* Instructions for the task *
I would like you to restate each record word for word.

* Source information *
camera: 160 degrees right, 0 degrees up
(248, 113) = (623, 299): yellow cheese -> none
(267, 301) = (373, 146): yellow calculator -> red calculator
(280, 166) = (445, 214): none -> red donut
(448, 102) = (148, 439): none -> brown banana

* Answer to this task *
camera: 160 degrees right, 0 degrees up
(248, 113) = (623, 299): yellow cheese -> none
(267, 301) = (373, 146): yellow calculator -> red calculator
(280, 166) = (445, 214): none -> red donut
(448, 102) = (148, 439): none -> brown banana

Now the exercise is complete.